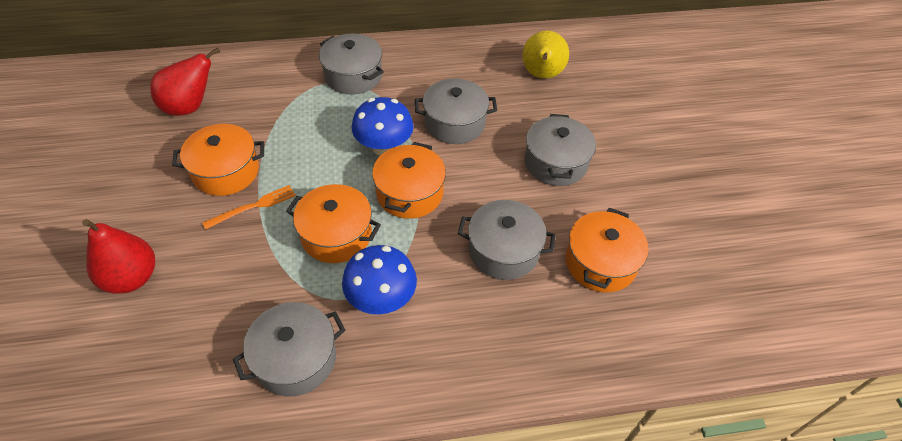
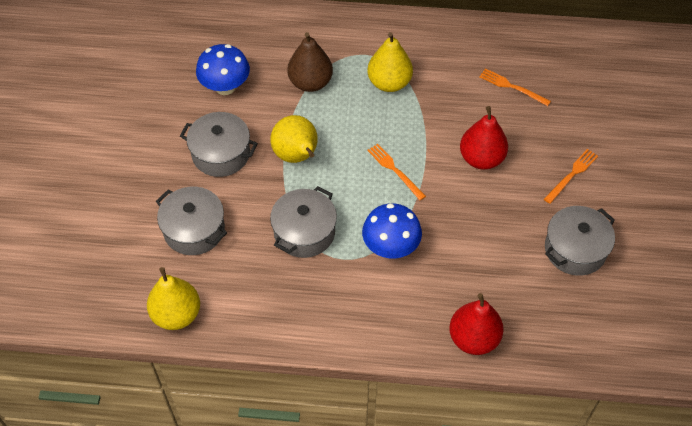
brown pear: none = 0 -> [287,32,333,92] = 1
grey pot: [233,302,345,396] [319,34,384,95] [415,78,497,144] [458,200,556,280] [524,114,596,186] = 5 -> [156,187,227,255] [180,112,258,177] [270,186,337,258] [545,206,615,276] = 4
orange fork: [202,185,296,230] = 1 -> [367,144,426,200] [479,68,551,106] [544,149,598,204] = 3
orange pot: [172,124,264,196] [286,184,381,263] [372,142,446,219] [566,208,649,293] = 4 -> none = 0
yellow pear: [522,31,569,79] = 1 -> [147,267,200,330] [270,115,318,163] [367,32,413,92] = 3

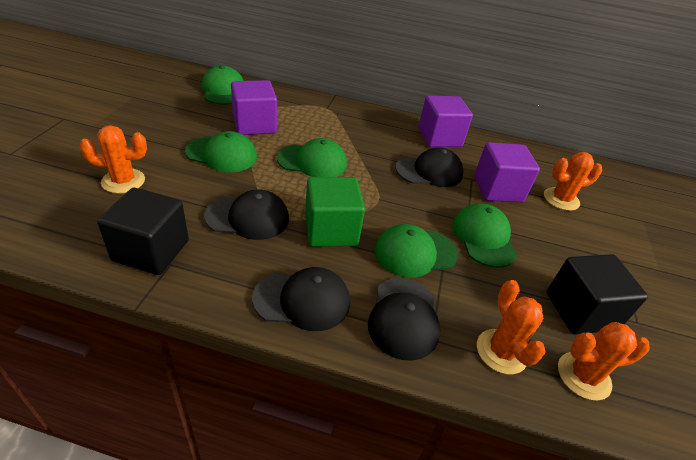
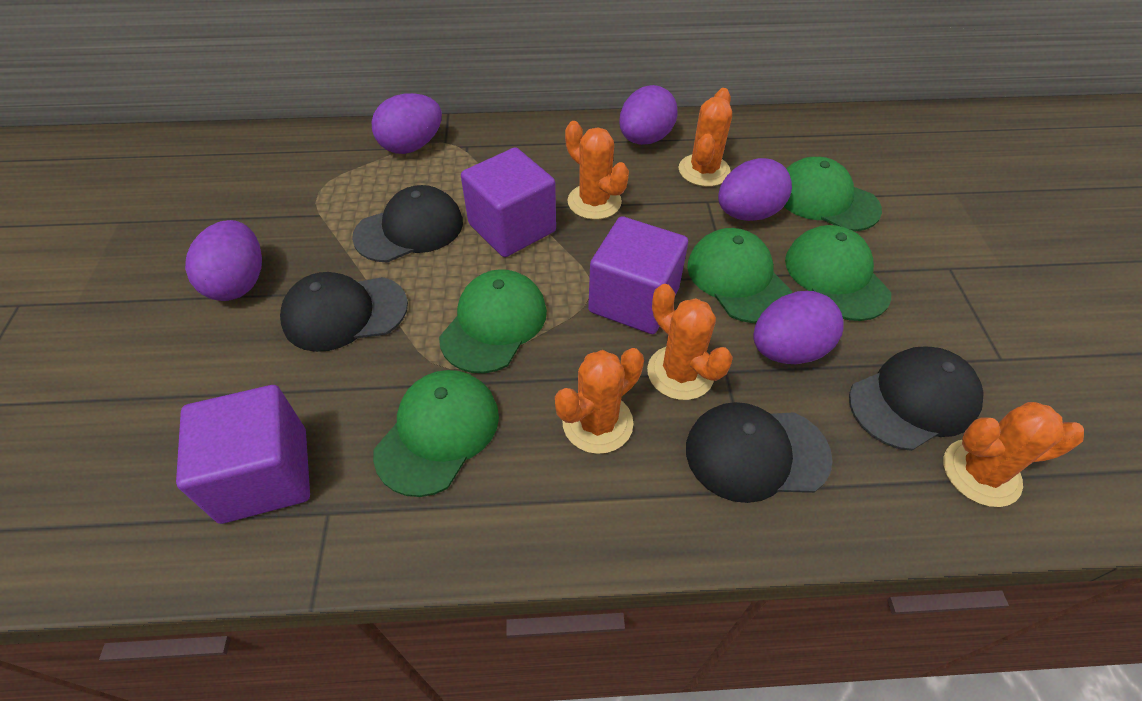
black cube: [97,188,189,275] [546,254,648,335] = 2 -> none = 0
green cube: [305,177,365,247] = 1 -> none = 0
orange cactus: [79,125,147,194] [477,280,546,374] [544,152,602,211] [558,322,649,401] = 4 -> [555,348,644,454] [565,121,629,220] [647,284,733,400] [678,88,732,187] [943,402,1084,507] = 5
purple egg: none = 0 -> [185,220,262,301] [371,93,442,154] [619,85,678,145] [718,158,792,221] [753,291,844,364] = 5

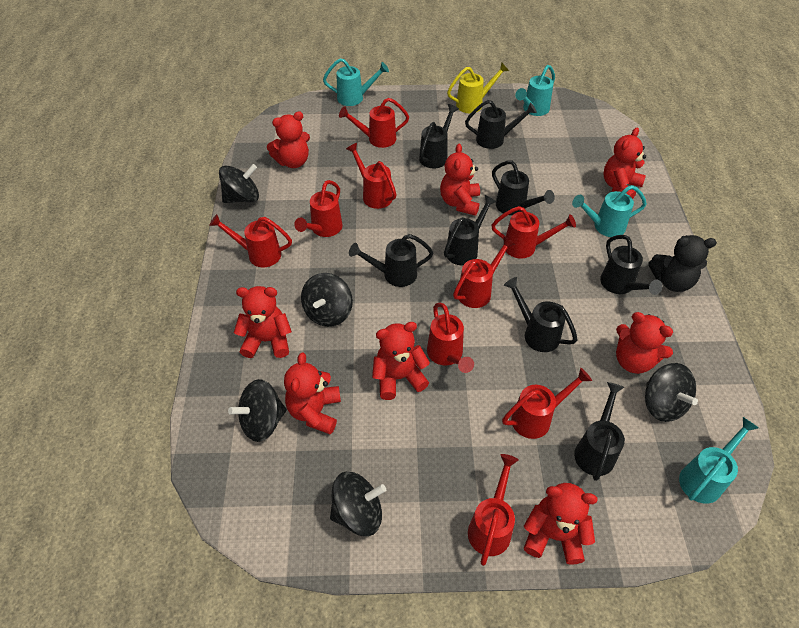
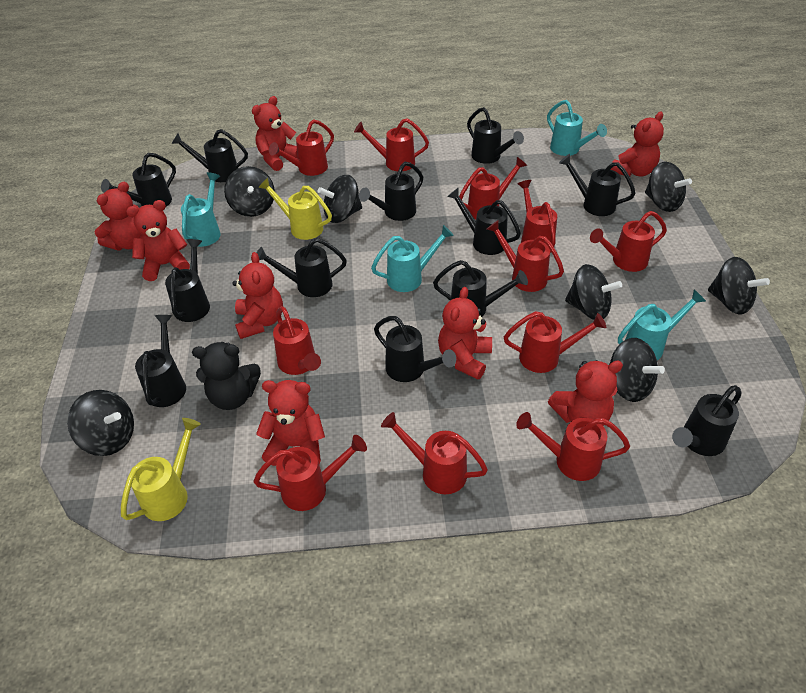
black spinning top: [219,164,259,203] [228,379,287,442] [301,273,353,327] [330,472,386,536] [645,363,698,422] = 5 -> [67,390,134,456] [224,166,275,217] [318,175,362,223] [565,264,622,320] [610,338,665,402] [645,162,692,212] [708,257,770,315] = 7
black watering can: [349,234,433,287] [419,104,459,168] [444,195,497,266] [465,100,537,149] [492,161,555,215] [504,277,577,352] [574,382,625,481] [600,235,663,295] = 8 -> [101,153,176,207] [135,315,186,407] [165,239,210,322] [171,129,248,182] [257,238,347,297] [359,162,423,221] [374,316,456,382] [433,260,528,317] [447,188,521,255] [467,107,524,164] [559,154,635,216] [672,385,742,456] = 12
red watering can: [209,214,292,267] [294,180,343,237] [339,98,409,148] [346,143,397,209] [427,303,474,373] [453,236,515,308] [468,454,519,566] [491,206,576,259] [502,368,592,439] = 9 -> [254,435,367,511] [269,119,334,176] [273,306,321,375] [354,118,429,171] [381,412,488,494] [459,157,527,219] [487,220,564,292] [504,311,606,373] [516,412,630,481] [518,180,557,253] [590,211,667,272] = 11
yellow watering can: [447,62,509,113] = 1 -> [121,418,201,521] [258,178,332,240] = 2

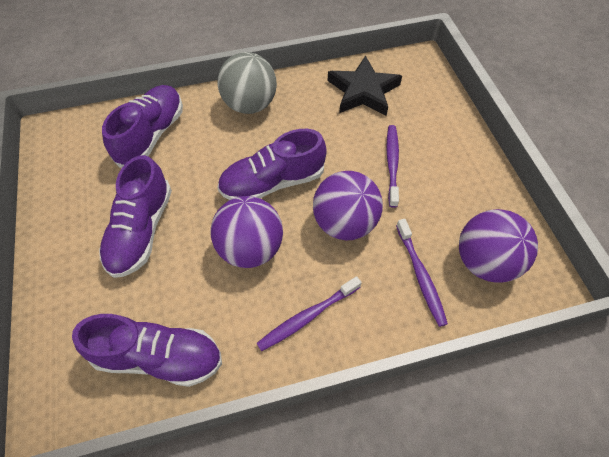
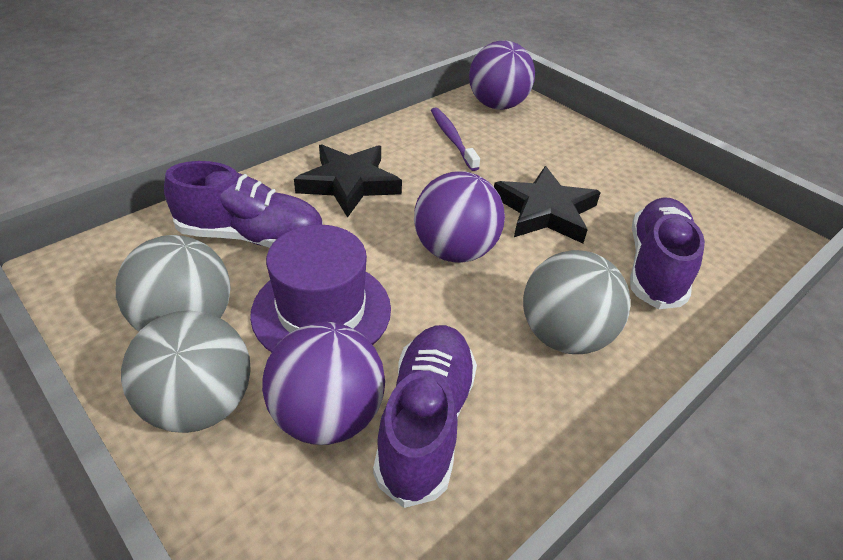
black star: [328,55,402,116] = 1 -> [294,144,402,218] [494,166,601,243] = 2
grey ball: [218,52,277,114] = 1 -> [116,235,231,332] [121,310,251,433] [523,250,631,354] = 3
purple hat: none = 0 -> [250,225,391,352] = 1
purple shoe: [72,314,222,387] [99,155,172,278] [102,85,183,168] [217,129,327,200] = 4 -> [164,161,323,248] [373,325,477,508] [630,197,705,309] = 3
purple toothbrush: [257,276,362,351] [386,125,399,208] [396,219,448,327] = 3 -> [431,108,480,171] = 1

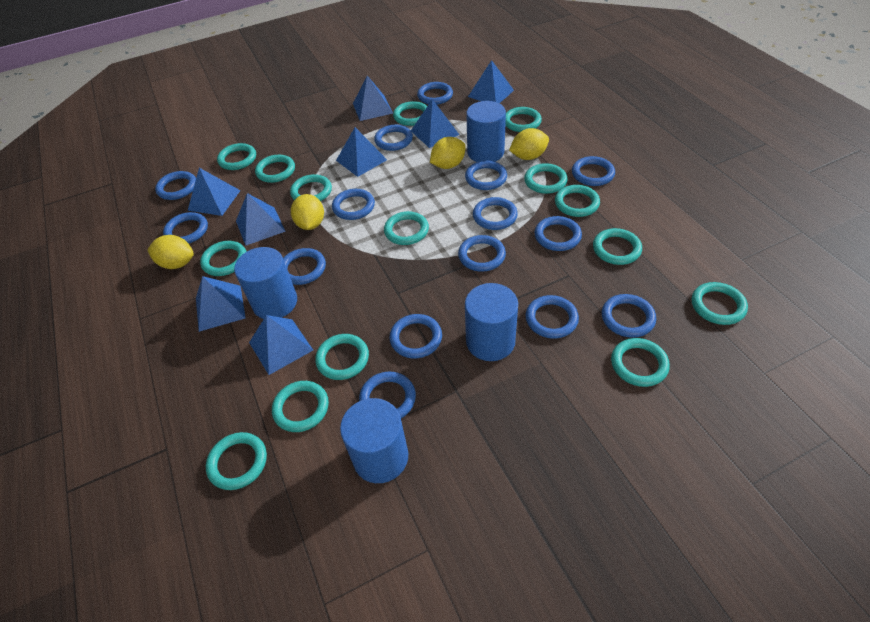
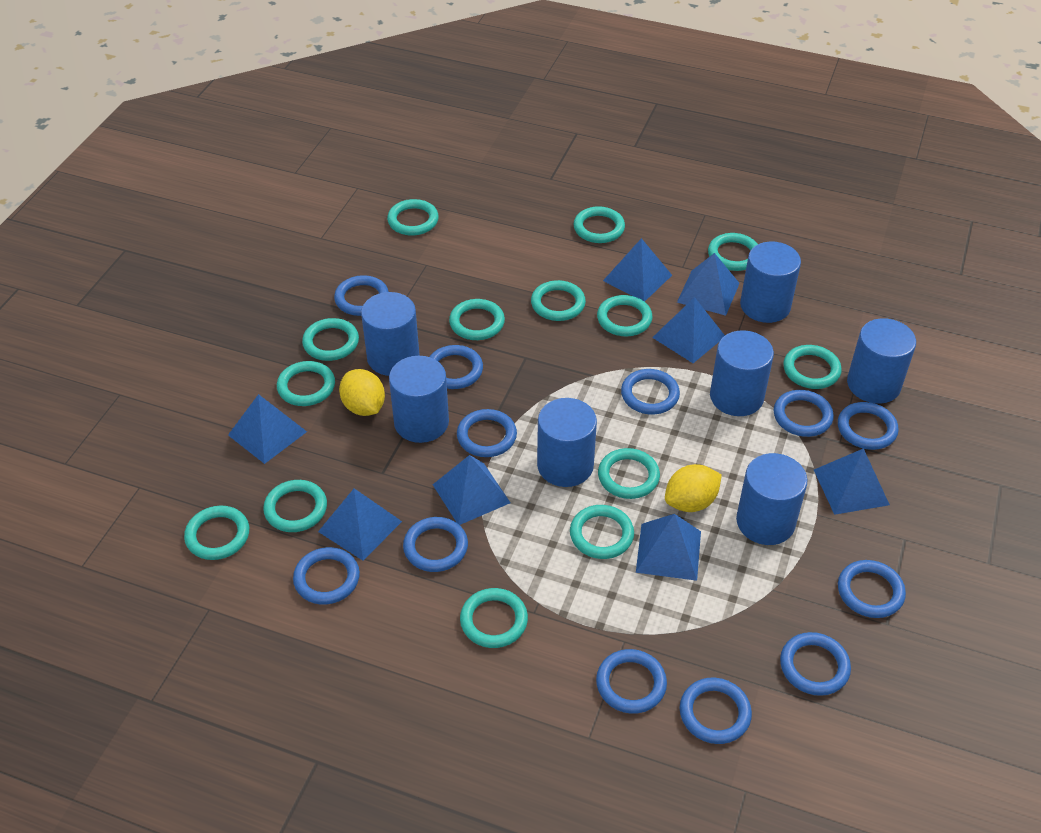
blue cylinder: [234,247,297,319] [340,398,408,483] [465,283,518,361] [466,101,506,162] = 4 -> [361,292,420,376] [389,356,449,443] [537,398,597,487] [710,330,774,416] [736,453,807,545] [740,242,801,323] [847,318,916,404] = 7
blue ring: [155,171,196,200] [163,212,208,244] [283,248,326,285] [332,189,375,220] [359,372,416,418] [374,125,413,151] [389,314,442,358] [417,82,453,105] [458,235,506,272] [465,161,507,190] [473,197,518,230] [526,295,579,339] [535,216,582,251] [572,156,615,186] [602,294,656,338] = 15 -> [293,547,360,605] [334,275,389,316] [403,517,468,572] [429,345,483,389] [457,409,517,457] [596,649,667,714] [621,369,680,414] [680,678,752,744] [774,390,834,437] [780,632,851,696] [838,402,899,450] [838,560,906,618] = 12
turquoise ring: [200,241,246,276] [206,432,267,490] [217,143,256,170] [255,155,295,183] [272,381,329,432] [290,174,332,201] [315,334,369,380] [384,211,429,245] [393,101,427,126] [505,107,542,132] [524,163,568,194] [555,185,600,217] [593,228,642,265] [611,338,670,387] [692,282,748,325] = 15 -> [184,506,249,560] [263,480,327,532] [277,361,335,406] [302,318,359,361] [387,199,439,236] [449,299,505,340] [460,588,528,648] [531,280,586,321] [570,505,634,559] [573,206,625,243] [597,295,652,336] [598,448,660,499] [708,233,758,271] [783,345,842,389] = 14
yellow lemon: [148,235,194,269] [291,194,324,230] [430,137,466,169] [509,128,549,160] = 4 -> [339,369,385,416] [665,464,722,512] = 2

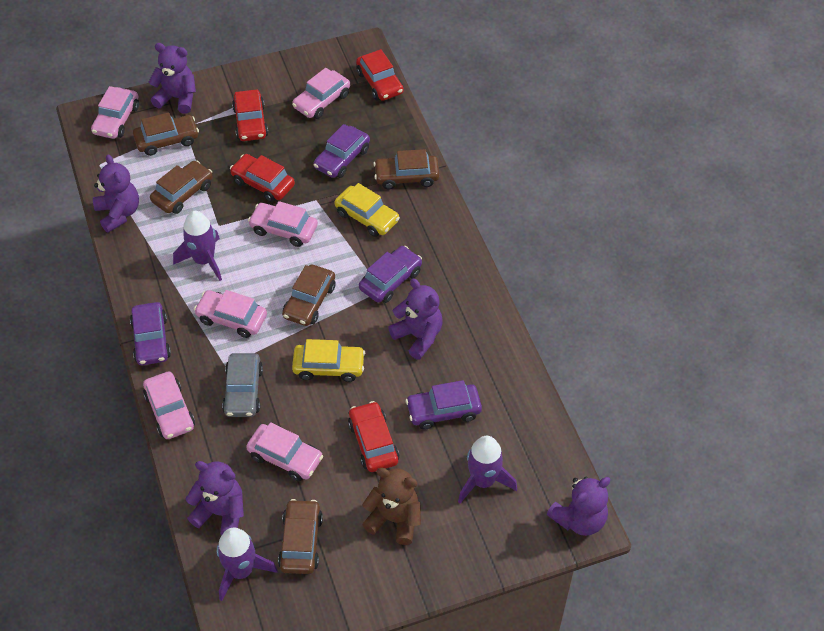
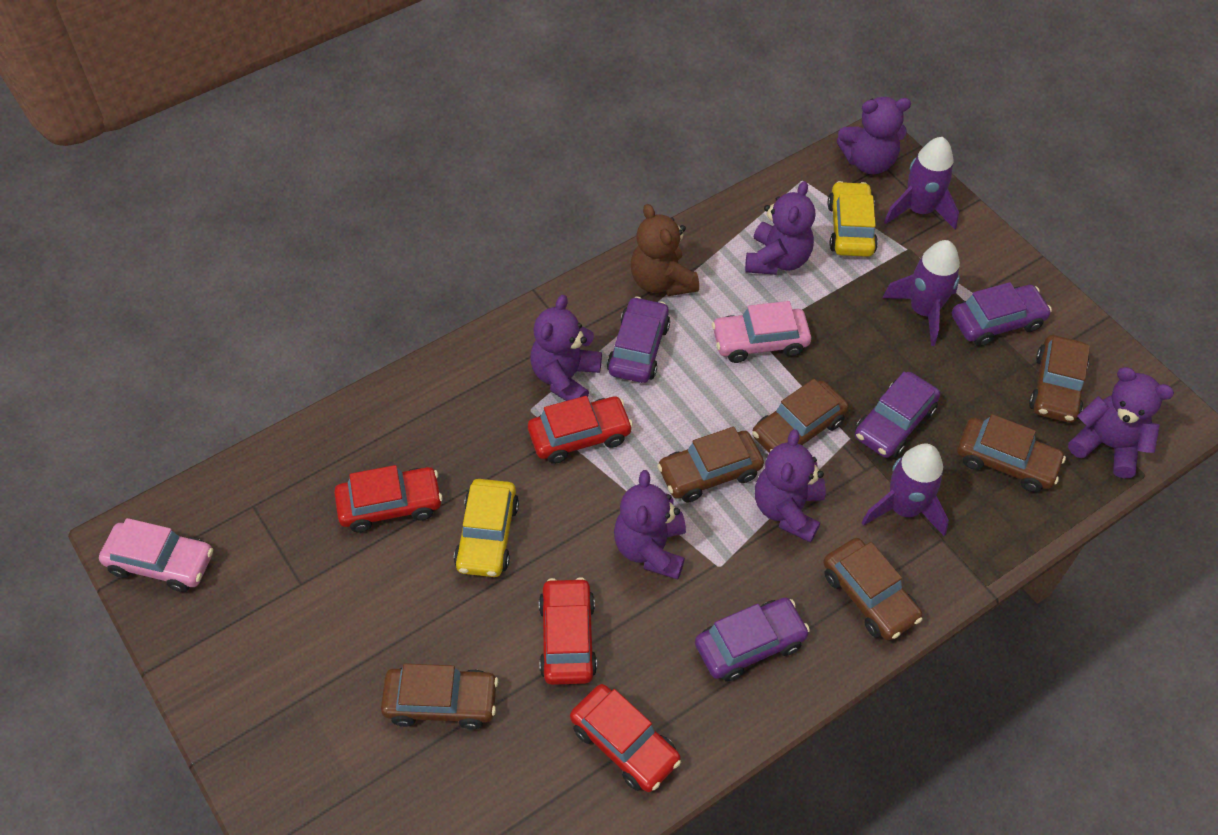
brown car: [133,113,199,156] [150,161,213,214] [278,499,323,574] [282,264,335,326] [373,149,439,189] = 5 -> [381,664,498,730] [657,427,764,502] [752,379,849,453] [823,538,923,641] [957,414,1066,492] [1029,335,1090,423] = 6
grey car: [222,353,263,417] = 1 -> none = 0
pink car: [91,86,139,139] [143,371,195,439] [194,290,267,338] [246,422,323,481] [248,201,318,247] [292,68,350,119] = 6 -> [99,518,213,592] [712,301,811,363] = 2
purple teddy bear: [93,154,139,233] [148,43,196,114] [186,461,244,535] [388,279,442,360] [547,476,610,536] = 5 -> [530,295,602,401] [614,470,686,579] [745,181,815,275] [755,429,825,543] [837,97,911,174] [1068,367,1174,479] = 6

____

**Your goal:** In the records above, find the line containing "orange pot: [172,124,264,196]" and output every line from the first through that one, exactly, omitting pictures.

**Reply:**
brown pear: none = 0 -> [287,32,333,92] = 1
grey pot: [233,302,345,396] [319,34,384,95] [415,78,497,144] [458,200,556,280] [524,114,596,186] = 5 -> [156,187,227,255] [180,112,258,177] [270,186,337,258] [545,206,615,276] = 4
orange fork: [202,185,296,230] = 1 -> [367,144,426,200] [479,68,551,106] [544,149,598,204] = 3
orange pot: [172,124,264,196] [286,184,381,263] [372,142,446,219] [566,208,649,293] = 4 -> none = 0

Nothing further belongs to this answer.